#### Your instructions
Go through the data and copy each line where the string "black" appears.

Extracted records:
┌────────

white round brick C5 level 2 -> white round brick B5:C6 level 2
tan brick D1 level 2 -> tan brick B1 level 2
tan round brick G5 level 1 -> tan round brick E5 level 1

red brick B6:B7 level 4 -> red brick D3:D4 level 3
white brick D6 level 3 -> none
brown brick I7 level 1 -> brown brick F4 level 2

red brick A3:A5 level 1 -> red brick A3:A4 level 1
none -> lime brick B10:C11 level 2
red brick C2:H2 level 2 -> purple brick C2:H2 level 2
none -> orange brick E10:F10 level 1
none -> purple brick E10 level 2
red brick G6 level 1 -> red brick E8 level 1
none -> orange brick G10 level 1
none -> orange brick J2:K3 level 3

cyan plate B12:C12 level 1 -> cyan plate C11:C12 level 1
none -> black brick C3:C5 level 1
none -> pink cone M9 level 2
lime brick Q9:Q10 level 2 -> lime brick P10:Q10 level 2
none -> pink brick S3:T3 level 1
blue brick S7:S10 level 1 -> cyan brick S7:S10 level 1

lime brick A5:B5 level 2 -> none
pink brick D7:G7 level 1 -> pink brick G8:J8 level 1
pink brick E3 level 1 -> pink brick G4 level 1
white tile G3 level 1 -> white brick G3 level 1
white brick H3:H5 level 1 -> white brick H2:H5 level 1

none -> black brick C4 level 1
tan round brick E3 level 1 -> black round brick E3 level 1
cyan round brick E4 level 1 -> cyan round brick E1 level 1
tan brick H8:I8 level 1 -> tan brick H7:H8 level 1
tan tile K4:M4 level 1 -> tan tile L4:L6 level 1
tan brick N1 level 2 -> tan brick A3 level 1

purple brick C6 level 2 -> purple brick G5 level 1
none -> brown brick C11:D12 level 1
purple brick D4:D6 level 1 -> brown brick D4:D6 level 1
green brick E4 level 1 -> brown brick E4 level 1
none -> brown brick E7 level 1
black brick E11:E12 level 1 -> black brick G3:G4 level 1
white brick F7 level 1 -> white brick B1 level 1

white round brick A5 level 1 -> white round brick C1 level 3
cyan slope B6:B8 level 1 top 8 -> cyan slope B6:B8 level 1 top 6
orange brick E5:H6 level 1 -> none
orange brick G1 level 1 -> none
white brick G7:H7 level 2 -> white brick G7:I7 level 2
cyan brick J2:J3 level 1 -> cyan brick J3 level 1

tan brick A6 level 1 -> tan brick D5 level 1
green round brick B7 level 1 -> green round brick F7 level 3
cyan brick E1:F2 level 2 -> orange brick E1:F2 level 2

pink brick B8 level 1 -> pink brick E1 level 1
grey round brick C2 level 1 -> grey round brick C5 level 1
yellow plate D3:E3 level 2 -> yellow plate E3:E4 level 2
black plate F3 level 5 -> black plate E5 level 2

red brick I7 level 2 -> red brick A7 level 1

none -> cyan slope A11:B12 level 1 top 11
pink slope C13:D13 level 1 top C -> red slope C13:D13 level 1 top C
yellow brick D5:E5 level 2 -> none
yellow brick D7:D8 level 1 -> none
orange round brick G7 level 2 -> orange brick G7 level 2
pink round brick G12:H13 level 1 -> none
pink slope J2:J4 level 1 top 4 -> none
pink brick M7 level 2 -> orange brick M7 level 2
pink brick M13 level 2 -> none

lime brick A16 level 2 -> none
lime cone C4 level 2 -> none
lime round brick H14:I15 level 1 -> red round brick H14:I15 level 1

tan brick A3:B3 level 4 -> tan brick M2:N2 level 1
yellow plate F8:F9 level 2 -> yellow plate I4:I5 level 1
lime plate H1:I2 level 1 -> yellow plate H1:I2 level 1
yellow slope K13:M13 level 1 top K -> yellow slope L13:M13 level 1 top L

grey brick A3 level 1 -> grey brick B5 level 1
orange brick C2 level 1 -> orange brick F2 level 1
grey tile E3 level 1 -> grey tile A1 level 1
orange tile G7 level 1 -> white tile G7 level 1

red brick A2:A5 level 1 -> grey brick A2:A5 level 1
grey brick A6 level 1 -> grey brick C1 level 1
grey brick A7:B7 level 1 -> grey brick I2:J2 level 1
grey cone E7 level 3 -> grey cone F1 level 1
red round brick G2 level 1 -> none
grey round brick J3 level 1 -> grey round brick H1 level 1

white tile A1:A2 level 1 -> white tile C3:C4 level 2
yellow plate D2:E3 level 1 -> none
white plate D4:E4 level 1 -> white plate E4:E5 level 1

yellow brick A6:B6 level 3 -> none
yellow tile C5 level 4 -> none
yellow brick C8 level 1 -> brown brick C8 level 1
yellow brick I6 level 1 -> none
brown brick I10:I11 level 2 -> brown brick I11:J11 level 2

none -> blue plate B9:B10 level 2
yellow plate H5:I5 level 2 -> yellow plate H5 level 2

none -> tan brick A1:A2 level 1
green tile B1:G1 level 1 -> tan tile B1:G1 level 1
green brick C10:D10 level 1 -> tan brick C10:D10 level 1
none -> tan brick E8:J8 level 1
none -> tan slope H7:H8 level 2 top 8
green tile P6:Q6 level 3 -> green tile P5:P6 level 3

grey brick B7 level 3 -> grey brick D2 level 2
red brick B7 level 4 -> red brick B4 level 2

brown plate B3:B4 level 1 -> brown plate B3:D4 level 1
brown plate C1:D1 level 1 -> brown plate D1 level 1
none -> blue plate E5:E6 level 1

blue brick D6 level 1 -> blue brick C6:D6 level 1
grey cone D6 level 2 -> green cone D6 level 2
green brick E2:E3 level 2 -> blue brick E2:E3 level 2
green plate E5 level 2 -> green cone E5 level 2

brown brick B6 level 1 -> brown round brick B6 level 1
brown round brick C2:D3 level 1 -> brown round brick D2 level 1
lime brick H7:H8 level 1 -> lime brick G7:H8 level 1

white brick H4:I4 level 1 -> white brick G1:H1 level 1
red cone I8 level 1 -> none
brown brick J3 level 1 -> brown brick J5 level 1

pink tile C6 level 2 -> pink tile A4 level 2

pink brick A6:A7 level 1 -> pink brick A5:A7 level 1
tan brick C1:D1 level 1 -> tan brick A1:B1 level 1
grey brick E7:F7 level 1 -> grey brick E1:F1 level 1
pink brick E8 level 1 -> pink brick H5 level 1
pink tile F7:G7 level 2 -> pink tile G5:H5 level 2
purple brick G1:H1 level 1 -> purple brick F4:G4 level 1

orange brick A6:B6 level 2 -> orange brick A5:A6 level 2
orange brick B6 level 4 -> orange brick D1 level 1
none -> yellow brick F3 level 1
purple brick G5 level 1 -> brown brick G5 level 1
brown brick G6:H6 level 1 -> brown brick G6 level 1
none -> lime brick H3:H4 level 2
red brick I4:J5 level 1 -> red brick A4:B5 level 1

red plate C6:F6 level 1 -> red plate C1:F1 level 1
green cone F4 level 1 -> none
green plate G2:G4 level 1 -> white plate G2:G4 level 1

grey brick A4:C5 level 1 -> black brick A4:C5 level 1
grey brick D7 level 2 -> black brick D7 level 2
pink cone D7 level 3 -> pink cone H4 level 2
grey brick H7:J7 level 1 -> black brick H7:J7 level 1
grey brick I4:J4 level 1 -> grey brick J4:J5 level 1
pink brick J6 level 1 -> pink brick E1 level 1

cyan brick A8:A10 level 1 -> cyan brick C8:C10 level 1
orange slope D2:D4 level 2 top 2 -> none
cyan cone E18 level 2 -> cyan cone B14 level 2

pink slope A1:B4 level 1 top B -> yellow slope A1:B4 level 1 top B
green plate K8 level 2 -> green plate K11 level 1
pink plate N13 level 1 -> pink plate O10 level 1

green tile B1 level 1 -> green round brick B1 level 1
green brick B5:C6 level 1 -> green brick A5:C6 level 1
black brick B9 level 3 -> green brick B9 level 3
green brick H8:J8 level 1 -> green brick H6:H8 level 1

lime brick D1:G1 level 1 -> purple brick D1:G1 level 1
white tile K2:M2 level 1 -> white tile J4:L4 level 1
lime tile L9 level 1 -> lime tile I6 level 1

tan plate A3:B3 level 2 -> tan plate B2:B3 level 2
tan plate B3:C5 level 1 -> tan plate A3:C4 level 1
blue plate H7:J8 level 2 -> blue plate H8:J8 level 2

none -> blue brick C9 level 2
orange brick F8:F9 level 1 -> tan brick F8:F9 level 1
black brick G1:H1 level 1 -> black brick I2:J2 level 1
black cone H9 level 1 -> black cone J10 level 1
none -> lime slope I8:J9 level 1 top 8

└────────

#### Response to this exercise
none -> black brick C3:C5 level 1
none -> black brick C4 level 1
tan round brick E3 level 1 -> black round brick E3 level 1
black brick E11:E12 level 1 -> black brick G3:G4 level 1
black plate F3 level 5 -> black plate E5 level 2
grey brick A4:C5 level 1 -> black brick A4:C5 level 1
grey brick D7 level 2 -> black brick D7 level 2
grey brick H7:J7 level 1 -> black brick H7:J7 level 1
black brick B9 level 3 -> green brick B9 level 3
black brick G1:H1 level 1 -> black brick I2:J2 level 1
black cone H9 level 1 -> black cone J10 level 1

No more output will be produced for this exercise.